[EXERCISE MATERIAL]
*** Begin section ***

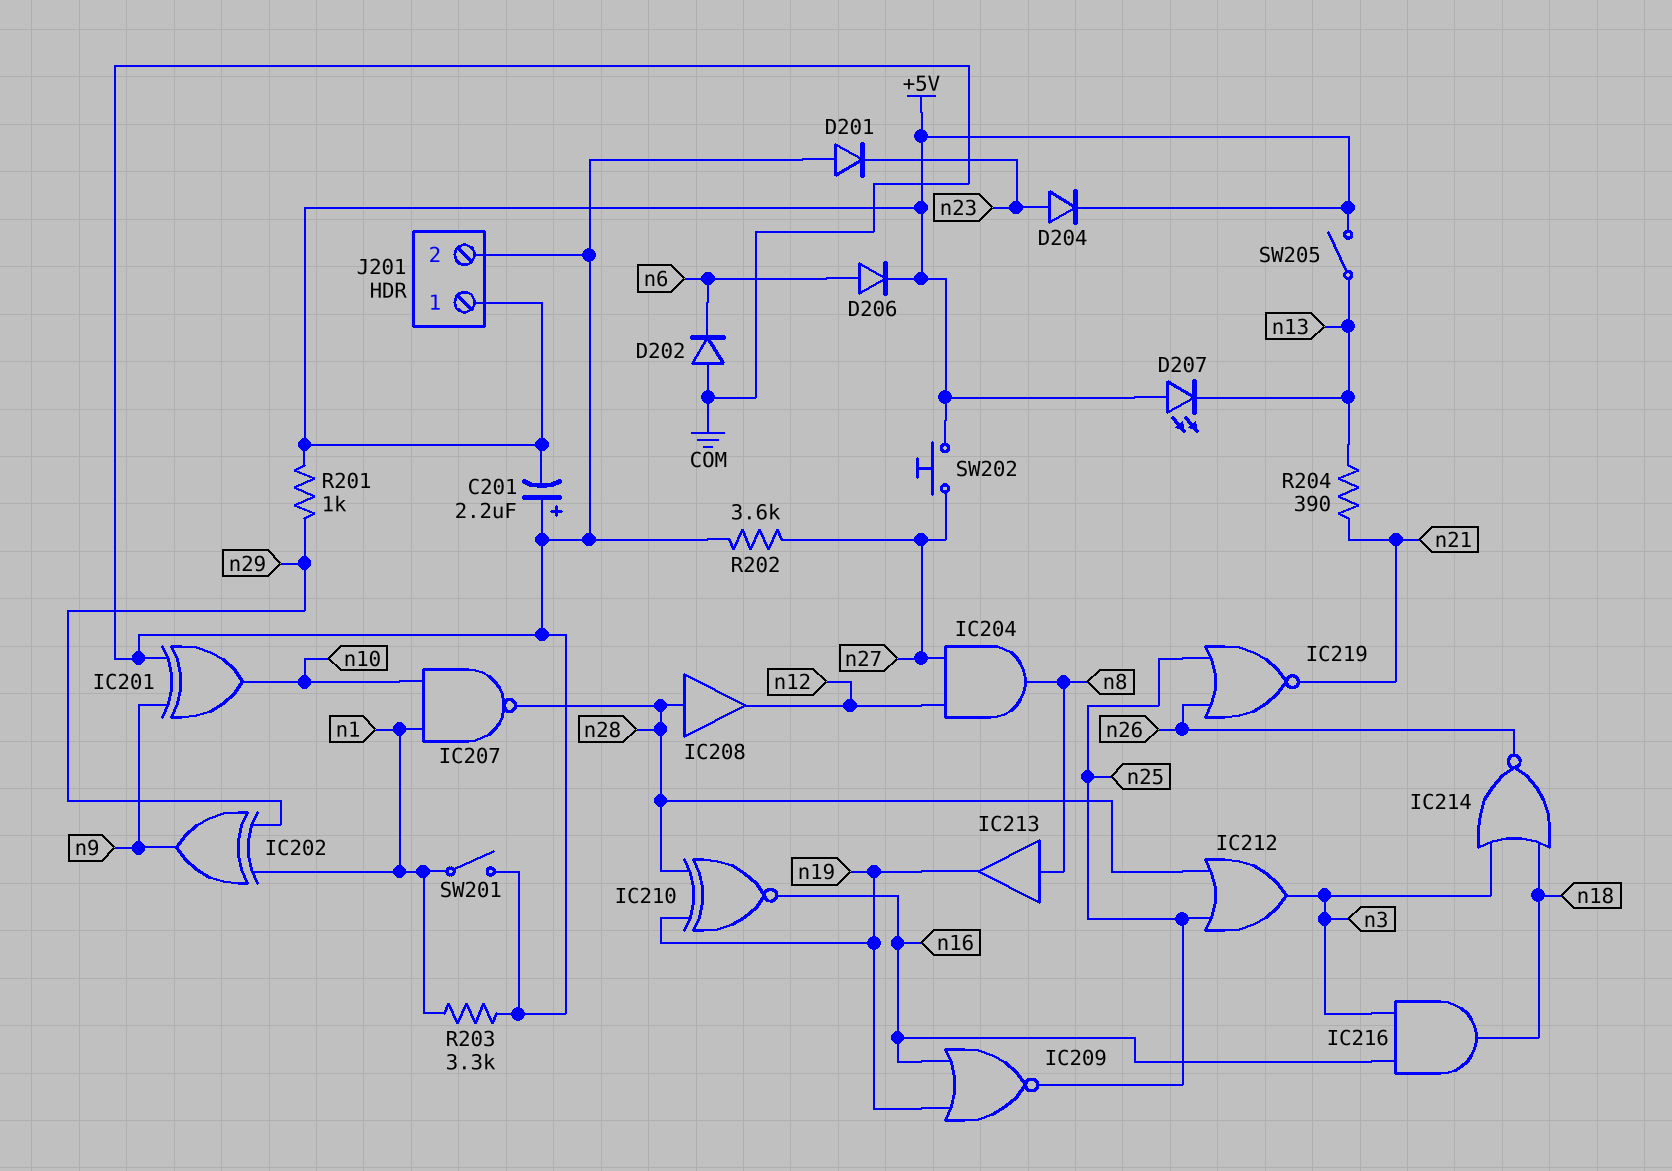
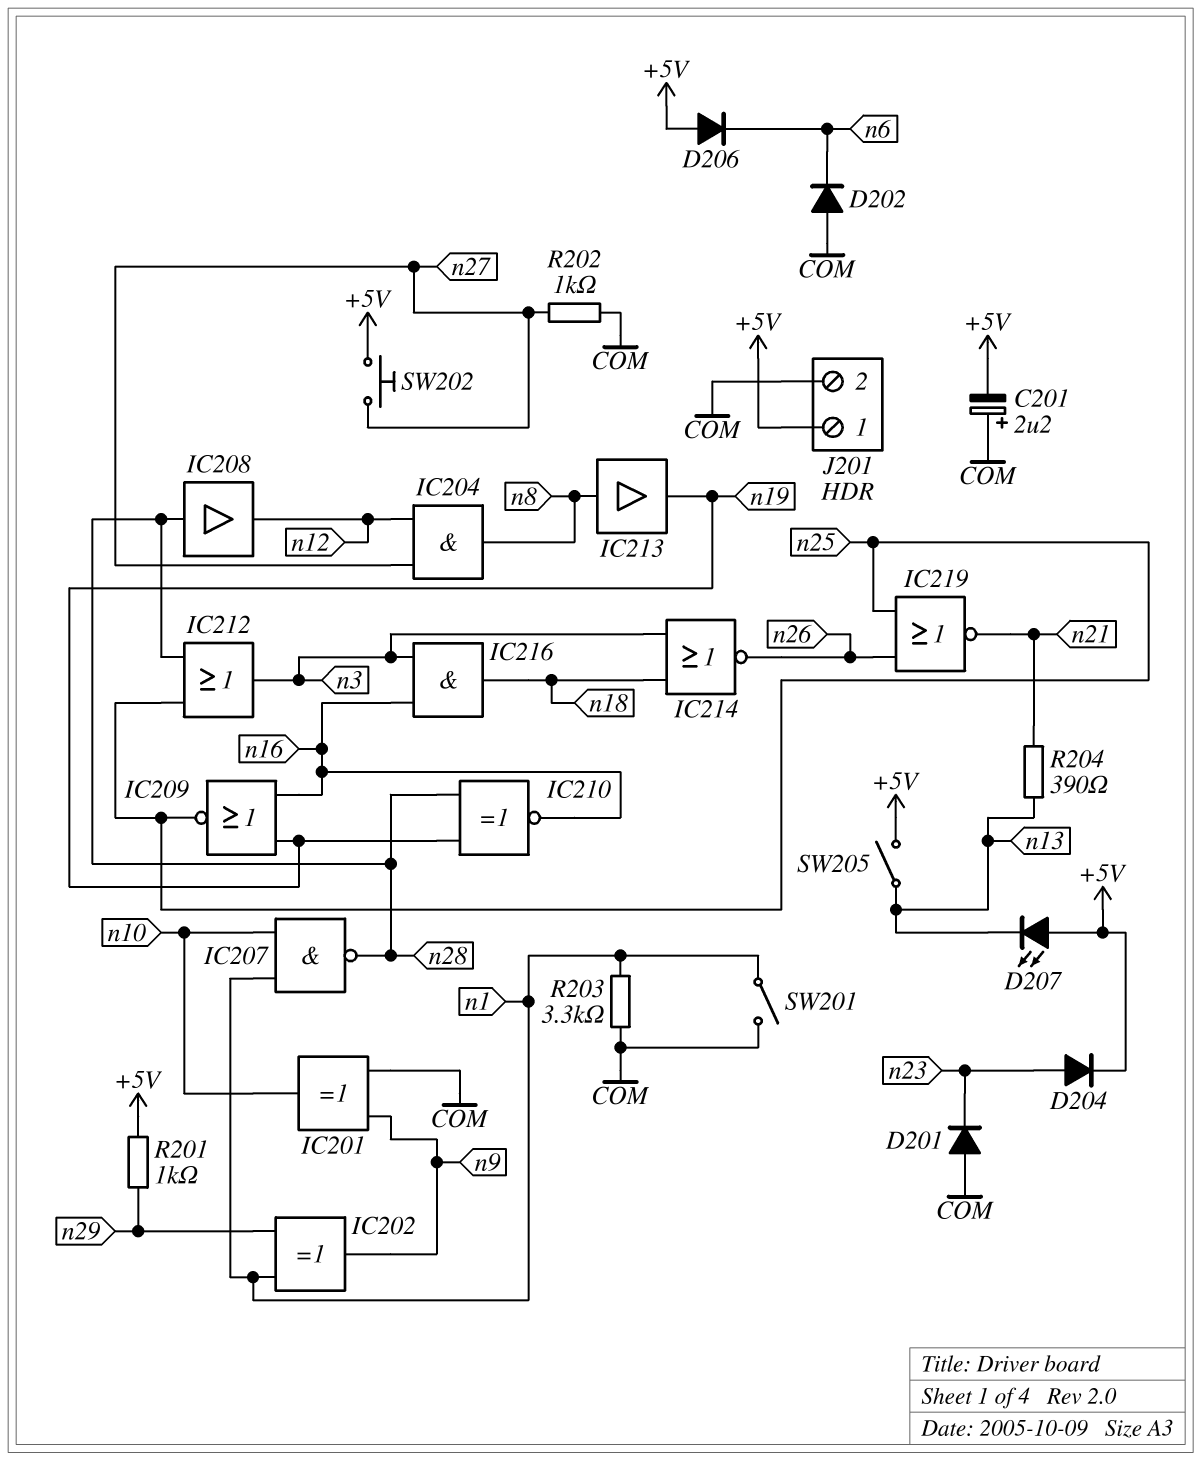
D206: diode (A n6, K +5V) -> diode (A +5V, K n6)
R202: 3.6k (COM, n27) -> 1k (COM, n27)

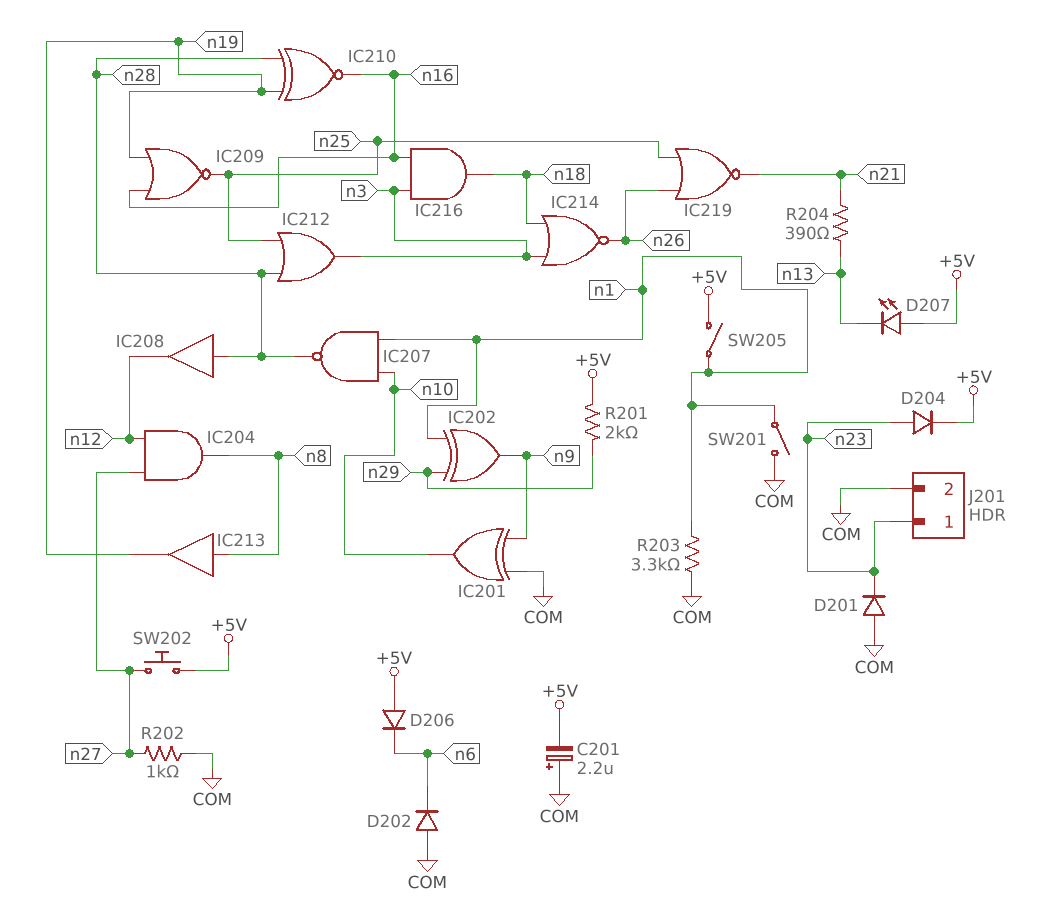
J201 pin 1: +5V -> n23
R201: 1k (+5V, n29) -> 2k (+5V, n29)
SW205: switch (+5V, n13) -> switch (+5V, n1)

*** End section ***

[WORK ITEM] Retype everything in the entries above exactly. The pictures are to be omitted.

[RESULT FOR THIS EXERCISE]
D206: diode (A n6, K +5V) -> diode (A +5V, K n6)
R202: 3.6k (COM, n27) -> 1k (COM, n27)

J201 pin 1: +5V -> n23
R201: 1k (+5V, n29) -> 2k (+5V, n29)
SW205: switch (+5V, n13) -> switch (+5V, n1)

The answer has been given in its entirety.